Please rewrite the records below, changing every "chest of drawers" to "dresser" and keeping everything else the same. Omit the pictures from your answer.

--- START OF Given entries ---

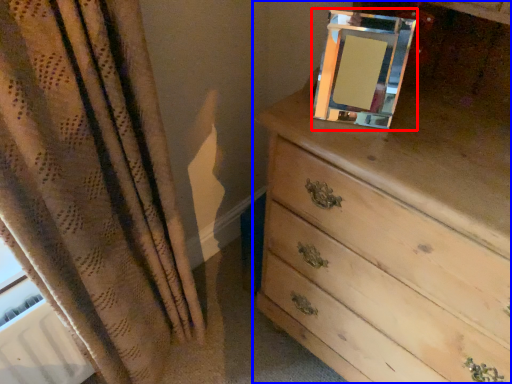
Question: Among these objects, which one is farthest to the camera, picture frame (highlighted by a red box) or chest of drawers (highlighted by a blue box)?

Choices:
 (A) picture frame
 (B) chest of drawers

Answer: (A)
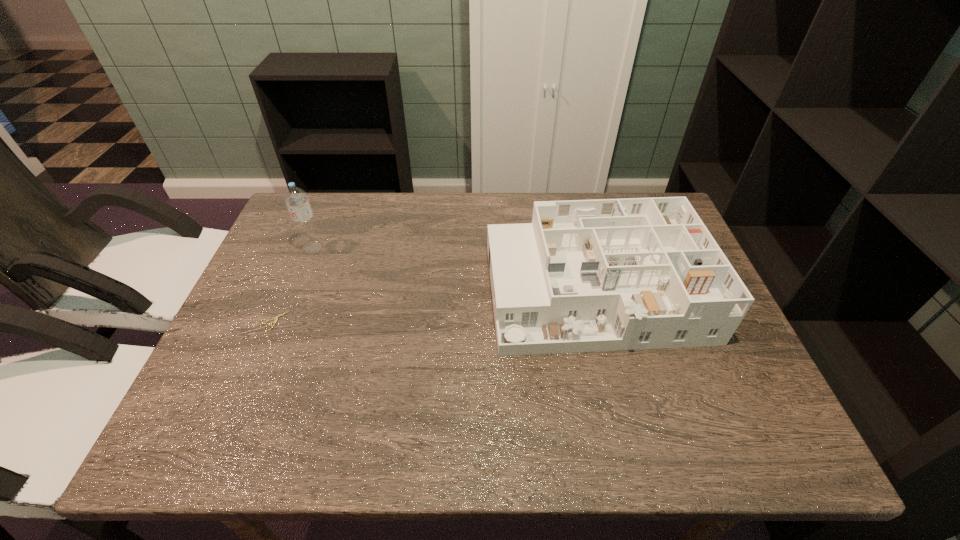
The height and width of the screenshot is (540, 960). I want to click on vacant area at the far edge of the desktop, so click(x=579, y=197).

The image size is (960, 540). In the image, there is a desktop. What are the coordinates of `vacant space at the near edge` in the screenshot? It's located at (584, 421).

What are the coordinates of `vacant area at the left edge` in the screenshot? It's located at (259, 393).

Image resolution: width=960 pixels, height=540 pixels. I want to click on free space at the right edge of the desktop, so click(x=671, y=357).

In the image, there is a desktop. Identify the location of vacant space at the near left corner. The height and width of the screenshot is (540, 960). (181, 427).

Find the location of a particular element. The image size is (960, 540). vacant space in between the shears and the water bottle is located at coordinates (294, 284).

Locate an element on the screen. vacant area between the tallest object and the second shortest object is located at coordinates (453, 269).

At what (x,y) coordinates should I click in order to perform the action: click on vacant area that lies between the tallest object and the shortest object. Please return your answer as a coordinate pair (x, y). The width and height of the screenshot is (960, 540). Looking at the image, I should click on (294, 284).

Find the location of `free spot between the rightmost object and the shears`. free spot between the rightmost object and the shears is located at coordinates [x=435, y=306].

Identify the location of vacant region between the shortest object and the rightmost object. (435, 306).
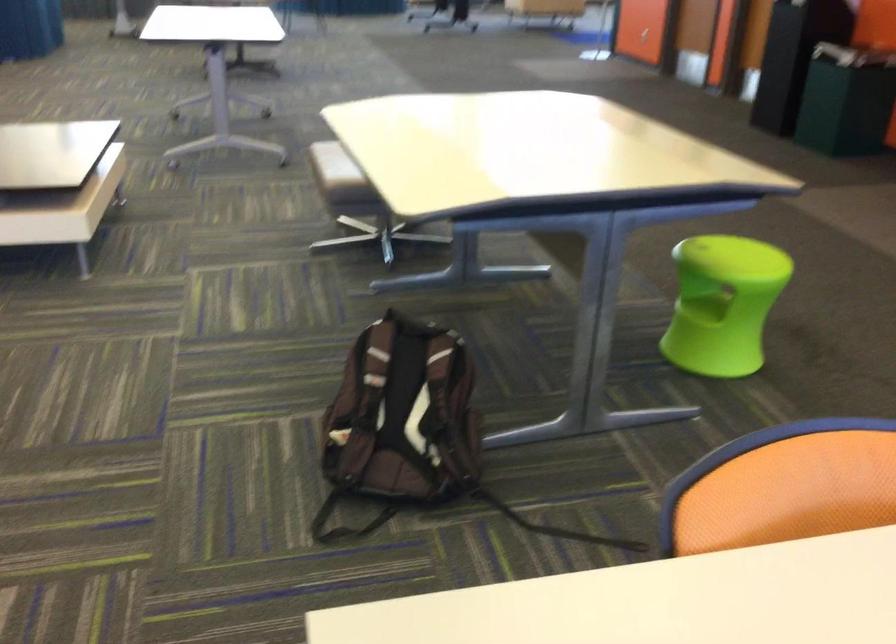
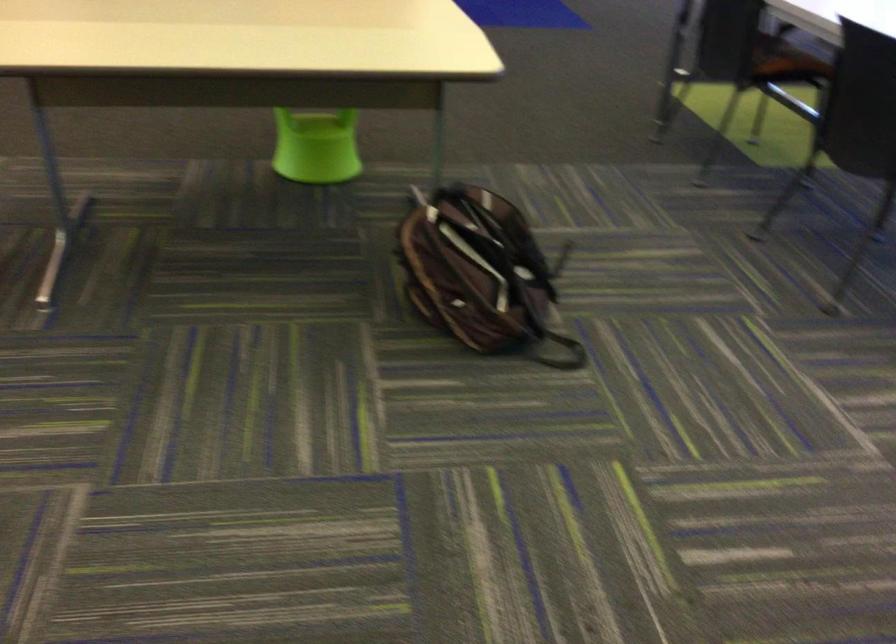
The point at (366,401) is marked in the first image. Where is the corresponding point in the second image?

(479, 272)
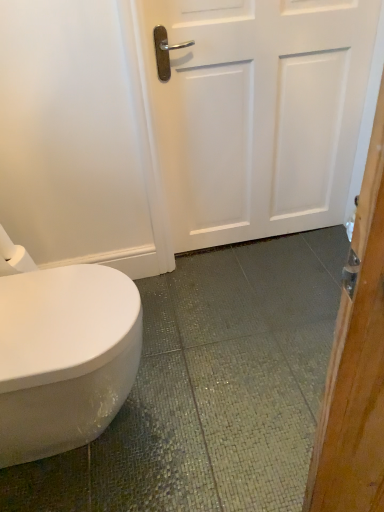
Question: Can you confirm if white matte door at center is shorter than white matte toilet paper at left?

Choices:
 (A) yes
 (B) no

Answer: (B)

Question: Is white matte door at center at the right side of white matte toilet paper at left?

Choices:
 (A) no
 (B) yes

Answer: (B)

Question: Is white matte door at center smaller than white matte toilet paper at left?

Choices:
 (A) yes
 (B) no

Answer: (B)

Question: Is white matte door at center taller than white matte toilet paper at left?

Choices:
 (A) yes
 (B) no

Answer: (A)

Question: Can you confirm if white matte door at center is thinner than white matte toilet paper at left?

Choices:
 (A) no
 (B) yes

Answer: (A)

Question: Does white matte door at center have a larger size compared to white matte toilet paper at left?

Choices:
 (A) no
 (B) yes

Answer: (B)

Question: Is white matte toilet paper at left at the left side of white matte door at center?

Choices:
 (A) yes
 (B) no

Answer: (A)

Question: From the image's perspective, is white matte toilet paper at left above white matte door at center?

Choices:
 (A) yes
 (B) no

Answer: (B)

Question: Is white matte door at center at the back of white matte toilet paper at left?

Choices:
 (A) no
 (B) yes

Answer: (A)

Question: Does white matte toilet paper at left have a lesser width compared to white matte door at center?

Choices:
 (A) no
 (B) yes

Answer: (B)

Question: Considering the relative positions of white matte toilet paper at left and white matte door at center in the image provided, is white matte toilet paper at left in front of white matte door at center?

Choices:
 (A) no
 (B) yes

Answer: (B)

Question: Is the position of white matte toilet paper at left more distant than that of white matte door at center?

Choices:
 (A) yes
 (B) no

Answer: (B)

Question: In terms of width, does white matte door at center look wider or thinner when compared to white matte toilet paper at left?

Choices:
 (A) thin
 (B) wide

Answer: (B)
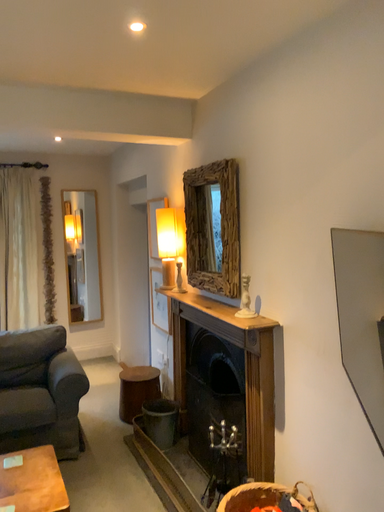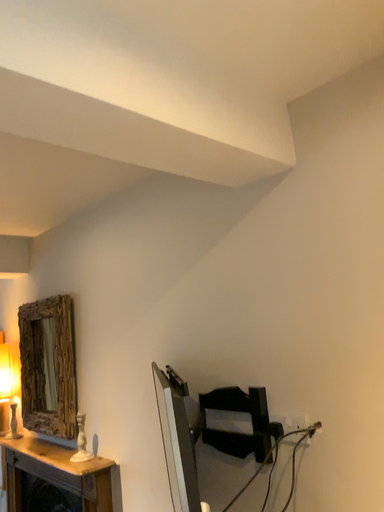
Question: How did the camera likely rotate when shooting the video?

Choices:
 (A) rotated right
 (B) rotated left

Answer: (A)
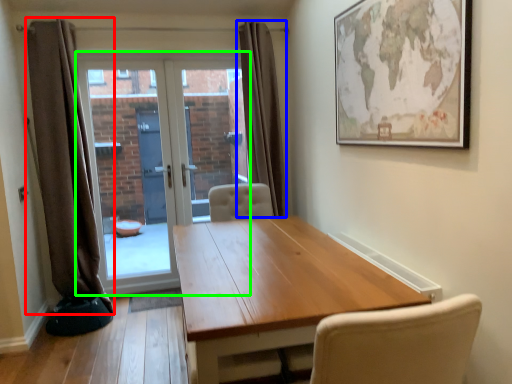
Question: Which object is the closest to the curtain (highlighted by a red box)? Choose among these: curtain (highlighted by a blue box) or door (highlighted by a green box).

Choices:
 (A) curtain
 (B) door

Answer: (B)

--- END OF Given entries ---

● **Exercise result**
Question: Among these objects, which one is farthest to the camera, picture frame (highlighted by a red box) or dresser (highlighted by a blue box)?

Choices:
 (A) picture frame
 (B) dresser

Answer: (A)
The height and width of the screenshot is (540, 960). I want to click on vacant area at the far edge of the desktop, so click(x=579, y=197).

The image size is (960, 540). In the image, there is a desktop. What are the coordinates of `vacant space at the near edge` in the screenshot? It's located at (584, 421).

What are the coordinates of `vacant area at the left edge` in the screenshot? It's located at (259, 393).

Image resolution: width=960 pixels, height=540 pixels. I want to click on free space at the right edge of the desktop, so click(x=671, y=357).

In the image, there is a desktop. Identify the location of vacant space at the near left corner. The height and width of the screenshot is (540, 960). (181, 427).

Find the location of a particular element. The image size is (960, 540). vacant space in between the shears and the water bottle is located at coordinates (294, 284).

Locate an element on the screen. vacant area between the tallest object and the second shortest object is located at coordinates (453, 269).

At what (x,y) coordinates should I click in order to perform the action: click on vacant area that lies between the tallest object and the shortest object. Please return your answer as a coordinate pair (x, y). The width and height of the screenshot is (960, 540). Looking at the image, I should click on (294, 284).

Find the location of `free spot between the rightmost object and the shears`. free spot between the rightmost object and the shears is located at coordinates [x=435, y=306].

Identify the location of vacant region between the shortest object and the rightmost object. (435, 306).
The point at (366,401) is marked in the first image. Where is the corresponding point in the second image?

(479, 272)
Question: Can you confirm if white matte door at center is shorter than white matte toilet paper at left?

Choices:
 (A) yes
 (B) no

Answer: (B)

Question: Is white matte door at center at the right side of white matte toilet paper at left?

Choices:
 (A) no
 (B) yes

Answer: (B)

Question: Is white matte door at center smaller than white matte toilet paper at left?

Choices:
 (A) yes
 (B) no

Answer: (B)

Question: Is white matte door at center taller than white matte toilet paper at left?

Choices:
 (A) yes
 (B) no

Answer: (A)

Question: Can you confirm if white matte door at center is thinner than white matte toilet paper at left?

Choices:
 (A) no
 (B) yes

Answer: (A)

Question: Does white matte door at center have a larger size compared to white matte toilet paper at left?

Choices:
 (A) no
 (B) yes

Answer: (B)

Question: Is white matte toilet paper at left at the left side of white matte door at center?

Choices:
 (A) yes
 (B) no

Answer: (A)

Question: From the image's perspective, is white matte toilet paper at left above white matte door at center?

Choices:
 (A) yes
 (B) no

Answer: (B)

Question: Is white matte door at center at the back of white matte toilet paper at left?

Choices:
 (A) no
 (B) yes

Answer: (A)

Question: Does white matte toilet paper at left have a lesser width compared to white matte door at center?

Choices:
 (A) no
 (B) yes

Answer: (B)

Question: Considering the relative positions of white matte toilet paper at left and white matte door at center in the image provided, is white matte toilet paper at left in front of white matte door at center?

Choices:
 (A) no
 (B) yes

Answer: (B)

Question: Is the position of white matte toilet paper at left more distant than that of white matte door at center?

Choices:
 (A) yes
 (B) no

Answer: (B)

Question: In terms of width, does white matte door at center look wider or thinner when compared to white matte toilet paper at left?

Choices:
 (A) thin
 (B) wide

Answer: (B)
Question: How did the camera likely rotate when shooting the video?

Choices:
 (A) rotated right
 (B) rotated left

Answer: (A)
Question: Which object is the closest to the curtain (highlighted by a red box)? Choose among these: curtain (highlighted by a blue box) or door (highlighted by a green box).

Choices:
 (A) curtain
 (B) door

Answer: (B)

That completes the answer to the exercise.